# Activity
Please restate the entries below word for word, leaving out any pictures.
▬▬▬
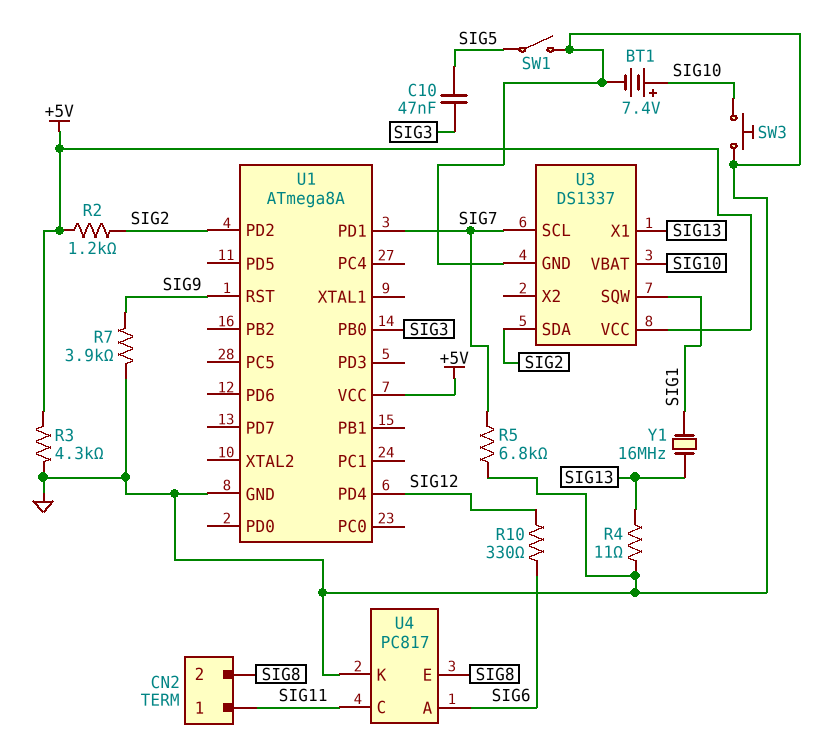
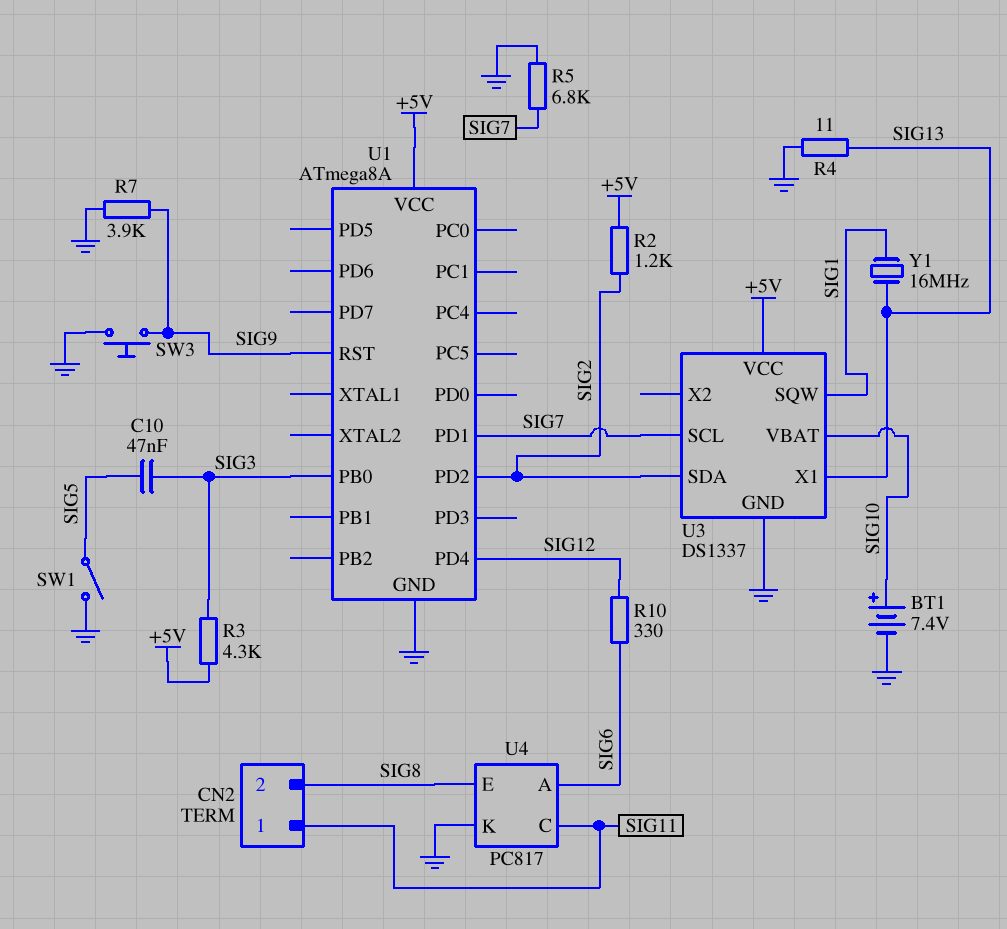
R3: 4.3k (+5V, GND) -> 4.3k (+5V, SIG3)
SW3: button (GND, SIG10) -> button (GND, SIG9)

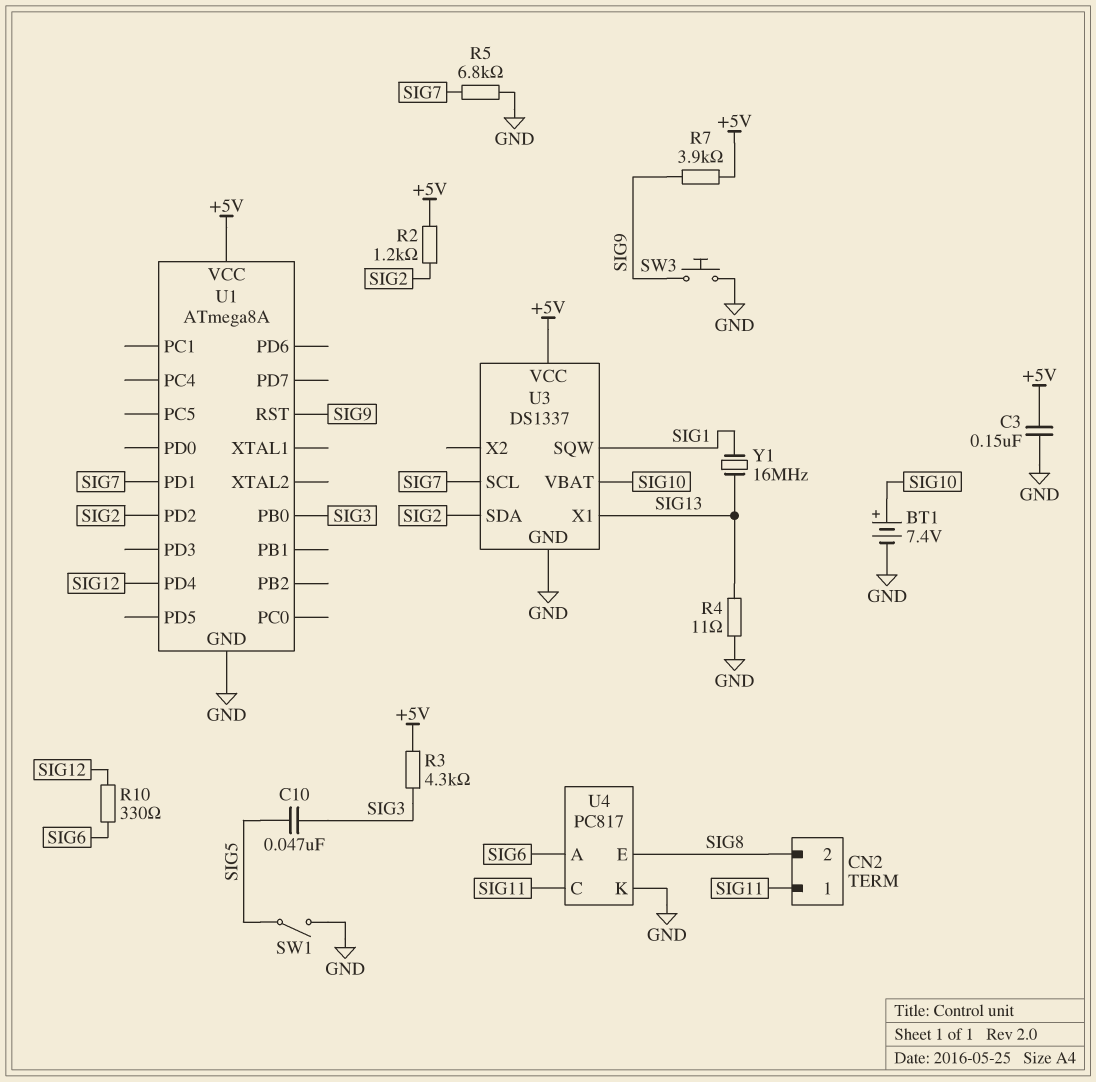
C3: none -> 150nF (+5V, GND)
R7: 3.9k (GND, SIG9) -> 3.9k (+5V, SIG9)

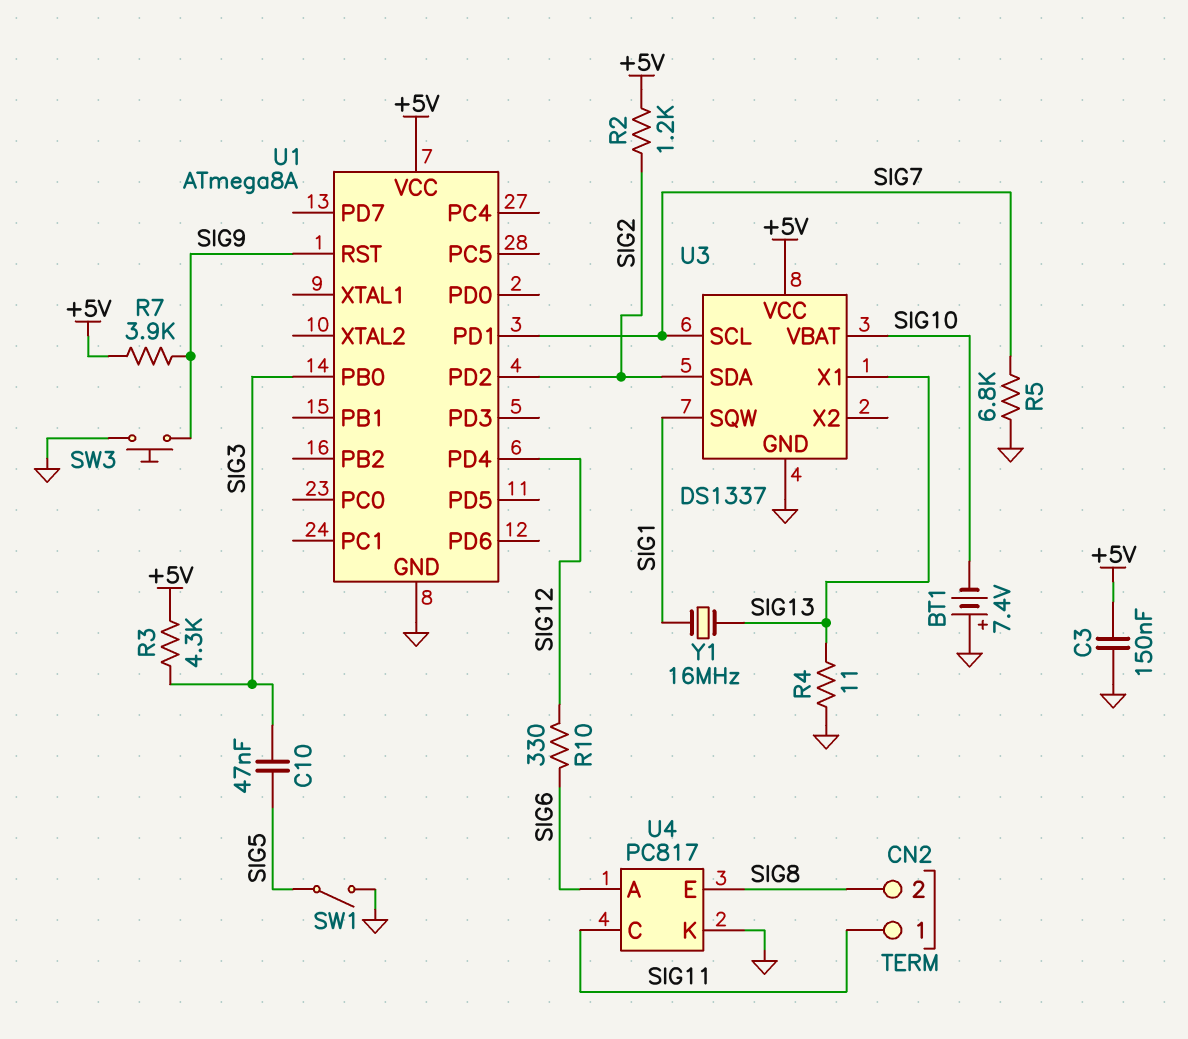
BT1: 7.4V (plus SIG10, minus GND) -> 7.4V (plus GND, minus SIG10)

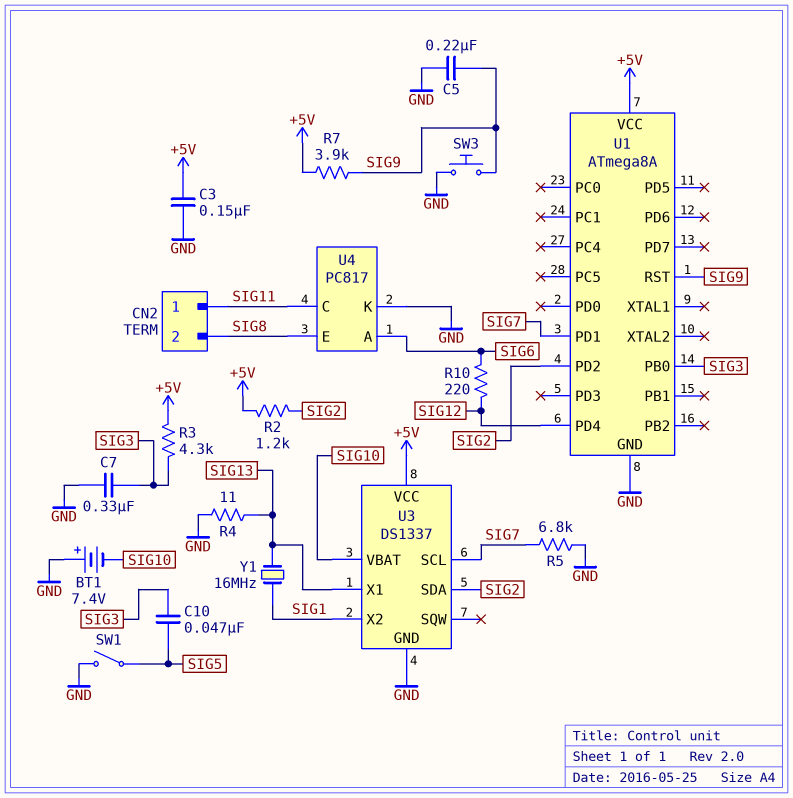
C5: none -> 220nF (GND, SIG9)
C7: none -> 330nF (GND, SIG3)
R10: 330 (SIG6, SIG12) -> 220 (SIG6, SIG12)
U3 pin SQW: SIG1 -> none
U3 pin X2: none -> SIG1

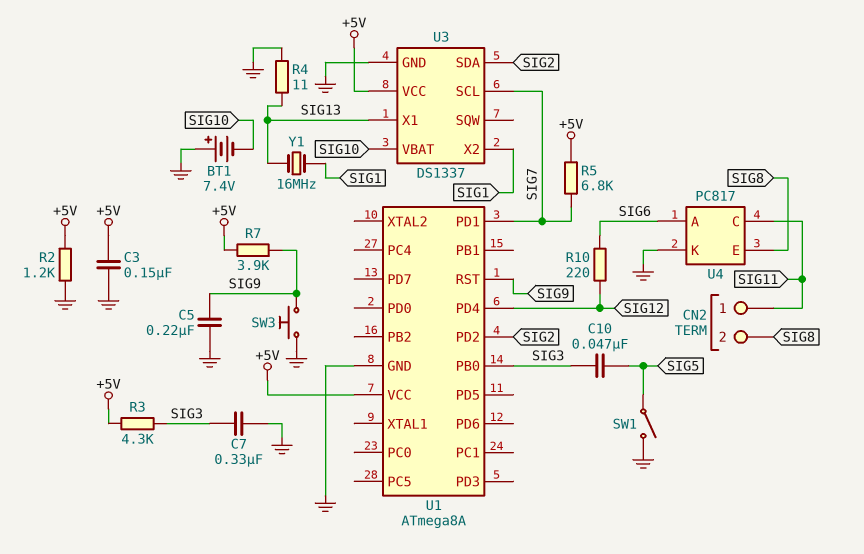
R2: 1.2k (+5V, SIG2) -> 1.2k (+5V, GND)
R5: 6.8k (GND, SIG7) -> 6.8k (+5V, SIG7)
▬▬▬
# Result of this exercise
R3: 4.3k (+5V, GND) -> 4.3k (+5V, SIG3)
SW3: button (GND, SIG10) -> button (GND, SIG9)

C3: none -> 150nF (+5V, GND)
R7: 3.9k (GND, SIG9) -> 3.9k (+5V, SIG9)

BT1: 7.4V (plus SIG10, minus GND) -> 7.4V (plus GND, minus SIG10)

C5: none -> 220nF (GND, SIG9)
C7: none -> 330nF (GND, SIG3)
R10: 330 (SIG6, SIG12) -> 220 (SIG6, SIG12)
U3 pin SQW: SIG1 -> none
U3 pin X2: none -> SIG1

R2: 1.2k (+5V, SIG2) -> 1.2k (+5V, GND)
R5: 6.8k (GND, SIG7) -> 6.8k (+5V, SIG7)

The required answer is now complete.